### Work instruction
Search the records for lines with the word "pawn" and copy each match.

(Data entries)
%%

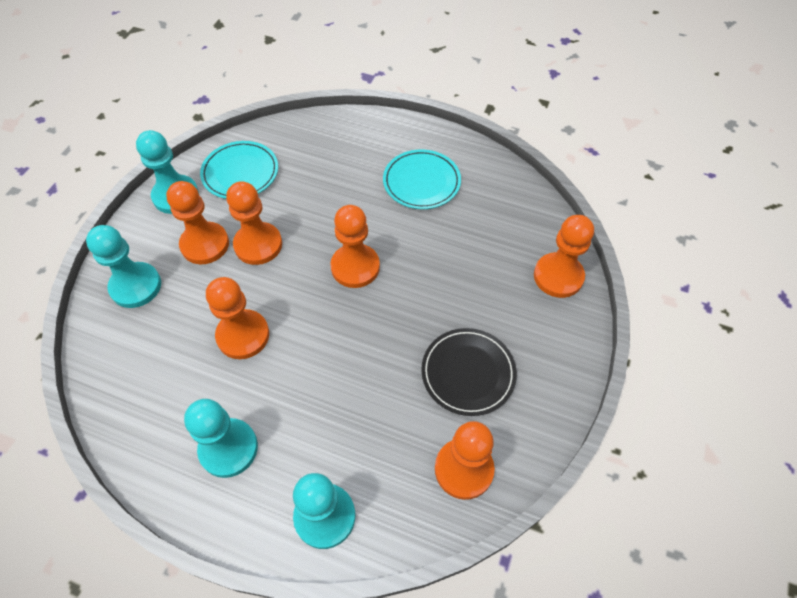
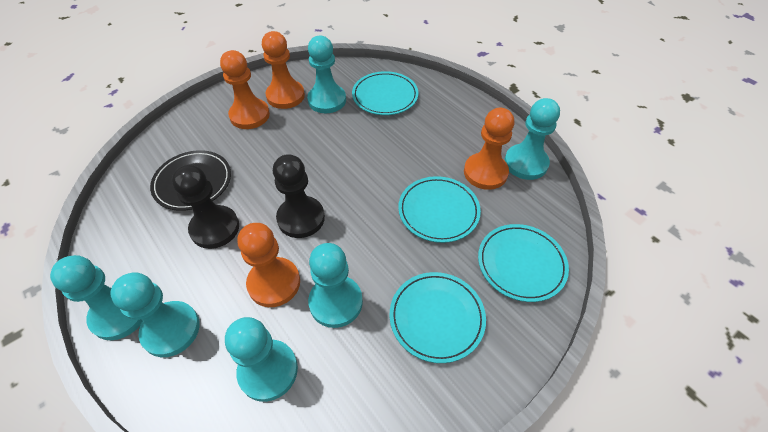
black pawn: 0 -> 2
orange pawn: 6 -> 4
turquoise pawn: 4 -> 6
turquoise plate: 2 -> 4

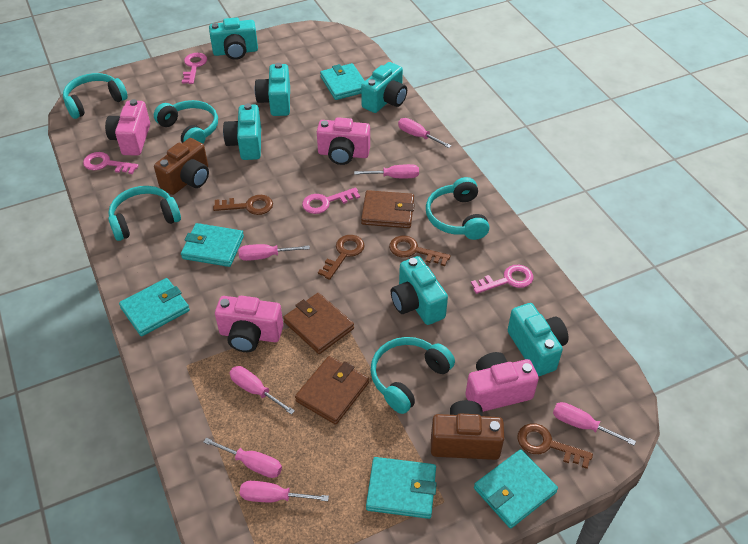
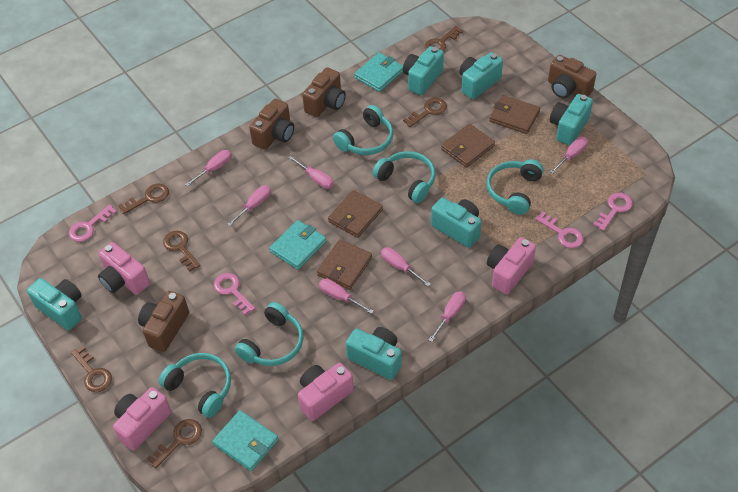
brown camera: 2 -> 4
brown key: 4 -> 6
brown wallet: 3 -> 4
turquoise wallet: 5 -> 3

%%

### Task output
black pawn: 0 -> 2
orange pawn: 6 -> 4
turquoise pawn: 4 -> 6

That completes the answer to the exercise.